• _REQUIREMENT_
Your task is to quote the records from their first line through the line containing "change=added; new=Flasche (weiß);", with nothing added or left out.

[[ DATA EXCERPTS, beginning ]]

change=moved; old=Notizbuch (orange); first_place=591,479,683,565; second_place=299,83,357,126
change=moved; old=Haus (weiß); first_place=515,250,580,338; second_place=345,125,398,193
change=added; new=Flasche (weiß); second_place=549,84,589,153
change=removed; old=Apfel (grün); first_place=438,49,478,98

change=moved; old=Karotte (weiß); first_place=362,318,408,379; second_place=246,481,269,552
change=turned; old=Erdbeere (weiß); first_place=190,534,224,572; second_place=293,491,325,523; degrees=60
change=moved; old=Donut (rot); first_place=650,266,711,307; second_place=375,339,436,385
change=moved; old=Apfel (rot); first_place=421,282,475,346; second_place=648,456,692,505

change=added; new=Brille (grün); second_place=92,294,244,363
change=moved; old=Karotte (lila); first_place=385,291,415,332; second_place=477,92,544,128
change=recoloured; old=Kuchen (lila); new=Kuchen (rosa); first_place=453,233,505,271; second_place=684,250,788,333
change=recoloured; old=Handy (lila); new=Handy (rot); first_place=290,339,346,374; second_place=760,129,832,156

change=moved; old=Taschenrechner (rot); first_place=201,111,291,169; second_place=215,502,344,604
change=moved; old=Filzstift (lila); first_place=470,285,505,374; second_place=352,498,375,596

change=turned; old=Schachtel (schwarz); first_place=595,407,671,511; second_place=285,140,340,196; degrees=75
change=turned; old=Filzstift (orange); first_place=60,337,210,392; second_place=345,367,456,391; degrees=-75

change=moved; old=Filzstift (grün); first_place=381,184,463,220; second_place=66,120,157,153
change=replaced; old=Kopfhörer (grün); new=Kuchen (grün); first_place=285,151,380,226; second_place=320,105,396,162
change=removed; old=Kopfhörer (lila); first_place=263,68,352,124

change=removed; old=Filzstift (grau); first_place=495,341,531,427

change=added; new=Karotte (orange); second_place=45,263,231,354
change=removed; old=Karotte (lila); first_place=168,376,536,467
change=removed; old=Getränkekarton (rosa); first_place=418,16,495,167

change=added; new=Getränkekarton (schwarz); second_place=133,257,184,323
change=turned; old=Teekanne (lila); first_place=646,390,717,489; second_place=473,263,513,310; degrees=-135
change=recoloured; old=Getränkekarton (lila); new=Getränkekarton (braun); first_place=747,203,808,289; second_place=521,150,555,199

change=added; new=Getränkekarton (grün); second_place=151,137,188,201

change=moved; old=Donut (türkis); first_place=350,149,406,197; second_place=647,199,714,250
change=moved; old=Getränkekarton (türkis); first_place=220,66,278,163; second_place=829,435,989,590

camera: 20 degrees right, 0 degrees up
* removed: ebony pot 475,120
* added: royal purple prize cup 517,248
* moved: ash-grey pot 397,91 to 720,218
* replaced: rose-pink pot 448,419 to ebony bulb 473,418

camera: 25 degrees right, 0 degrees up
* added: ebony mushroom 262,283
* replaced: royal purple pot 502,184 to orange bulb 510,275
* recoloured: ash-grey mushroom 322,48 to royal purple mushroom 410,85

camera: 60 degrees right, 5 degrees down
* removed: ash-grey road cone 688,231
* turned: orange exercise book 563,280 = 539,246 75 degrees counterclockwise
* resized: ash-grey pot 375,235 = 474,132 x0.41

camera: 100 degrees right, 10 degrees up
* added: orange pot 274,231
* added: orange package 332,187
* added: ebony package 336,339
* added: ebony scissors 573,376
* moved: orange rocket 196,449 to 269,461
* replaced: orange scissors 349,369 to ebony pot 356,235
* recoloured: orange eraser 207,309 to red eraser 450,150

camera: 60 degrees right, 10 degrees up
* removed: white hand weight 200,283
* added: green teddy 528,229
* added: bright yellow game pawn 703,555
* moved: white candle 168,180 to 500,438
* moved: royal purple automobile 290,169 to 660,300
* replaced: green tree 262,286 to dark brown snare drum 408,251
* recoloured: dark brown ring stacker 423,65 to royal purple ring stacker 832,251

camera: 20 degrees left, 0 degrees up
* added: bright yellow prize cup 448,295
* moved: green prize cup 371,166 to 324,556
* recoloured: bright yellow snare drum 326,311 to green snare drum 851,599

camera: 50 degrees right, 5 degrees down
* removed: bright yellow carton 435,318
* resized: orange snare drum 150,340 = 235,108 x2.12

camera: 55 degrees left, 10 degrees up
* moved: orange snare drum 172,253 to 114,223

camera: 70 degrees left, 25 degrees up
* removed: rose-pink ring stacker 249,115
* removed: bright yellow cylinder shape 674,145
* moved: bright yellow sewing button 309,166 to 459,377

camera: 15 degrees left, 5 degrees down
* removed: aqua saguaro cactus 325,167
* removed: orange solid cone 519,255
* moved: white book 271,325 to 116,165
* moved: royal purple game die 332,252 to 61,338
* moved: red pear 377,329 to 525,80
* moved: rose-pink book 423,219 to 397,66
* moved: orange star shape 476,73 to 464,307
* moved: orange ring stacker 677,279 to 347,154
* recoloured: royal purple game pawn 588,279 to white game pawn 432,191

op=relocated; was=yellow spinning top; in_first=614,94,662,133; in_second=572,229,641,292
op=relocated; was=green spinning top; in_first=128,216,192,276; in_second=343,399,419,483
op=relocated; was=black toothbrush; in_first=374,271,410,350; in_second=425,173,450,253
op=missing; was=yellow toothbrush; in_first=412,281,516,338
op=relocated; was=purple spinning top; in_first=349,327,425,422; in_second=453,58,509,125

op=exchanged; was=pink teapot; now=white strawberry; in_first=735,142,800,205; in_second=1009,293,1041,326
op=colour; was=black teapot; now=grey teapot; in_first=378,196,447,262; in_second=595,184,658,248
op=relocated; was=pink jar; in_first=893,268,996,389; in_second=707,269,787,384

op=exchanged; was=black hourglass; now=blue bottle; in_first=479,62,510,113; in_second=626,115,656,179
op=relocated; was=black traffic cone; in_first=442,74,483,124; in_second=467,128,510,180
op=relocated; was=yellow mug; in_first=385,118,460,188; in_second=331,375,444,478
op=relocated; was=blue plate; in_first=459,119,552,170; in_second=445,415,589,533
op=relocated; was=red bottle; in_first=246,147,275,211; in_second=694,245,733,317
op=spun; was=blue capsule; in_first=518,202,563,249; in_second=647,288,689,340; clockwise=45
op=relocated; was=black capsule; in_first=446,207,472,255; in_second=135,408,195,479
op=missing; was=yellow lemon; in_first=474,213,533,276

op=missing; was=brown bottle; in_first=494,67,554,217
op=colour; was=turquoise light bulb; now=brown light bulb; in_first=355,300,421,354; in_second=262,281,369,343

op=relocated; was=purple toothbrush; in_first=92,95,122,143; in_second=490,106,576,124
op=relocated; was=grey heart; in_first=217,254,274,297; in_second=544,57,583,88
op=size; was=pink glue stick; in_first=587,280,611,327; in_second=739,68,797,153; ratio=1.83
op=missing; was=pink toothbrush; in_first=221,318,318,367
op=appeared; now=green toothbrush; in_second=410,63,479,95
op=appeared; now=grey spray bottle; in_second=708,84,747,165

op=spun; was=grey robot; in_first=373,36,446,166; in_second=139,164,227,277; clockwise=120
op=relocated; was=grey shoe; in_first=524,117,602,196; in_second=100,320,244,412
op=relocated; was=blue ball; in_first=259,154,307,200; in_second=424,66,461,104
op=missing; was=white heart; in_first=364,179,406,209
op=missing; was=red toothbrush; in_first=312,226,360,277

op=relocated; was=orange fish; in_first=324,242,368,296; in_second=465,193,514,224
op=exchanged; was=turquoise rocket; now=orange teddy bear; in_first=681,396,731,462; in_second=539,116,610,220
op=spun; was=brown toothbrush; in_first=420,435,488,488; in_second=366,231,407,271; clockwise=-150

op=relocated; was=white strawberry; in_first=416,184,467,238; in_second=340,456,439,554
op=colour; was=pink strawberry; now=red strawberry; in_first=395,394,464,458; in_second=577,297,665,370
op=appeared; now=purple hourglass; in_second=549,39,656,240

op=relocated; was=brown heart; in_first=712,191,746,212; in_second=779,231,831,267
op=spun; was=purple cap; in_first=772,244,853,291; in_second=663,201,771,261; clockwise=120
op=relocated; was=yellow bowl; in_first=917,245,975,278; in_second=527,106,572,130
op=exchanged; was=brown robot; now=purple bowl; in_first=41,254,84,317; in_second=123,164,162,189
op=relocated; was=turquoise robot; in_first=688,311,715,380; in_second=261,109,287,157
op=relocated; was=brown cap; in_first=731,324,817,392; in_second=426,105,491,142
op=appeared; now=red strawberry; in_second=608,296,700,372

[[ DATA EXCERPTS, end ]]

• _THE ANSWER_
change=moved; old=Notizbuch (orange); first_place=591,479,683,565; second_place=299,83,357,126
change=moved; old=Haus (weiß); first_place=515,250,580,338; second_place=345,125,398,193
change=added; new=Flasche (weiß); second_place=549,84,589,153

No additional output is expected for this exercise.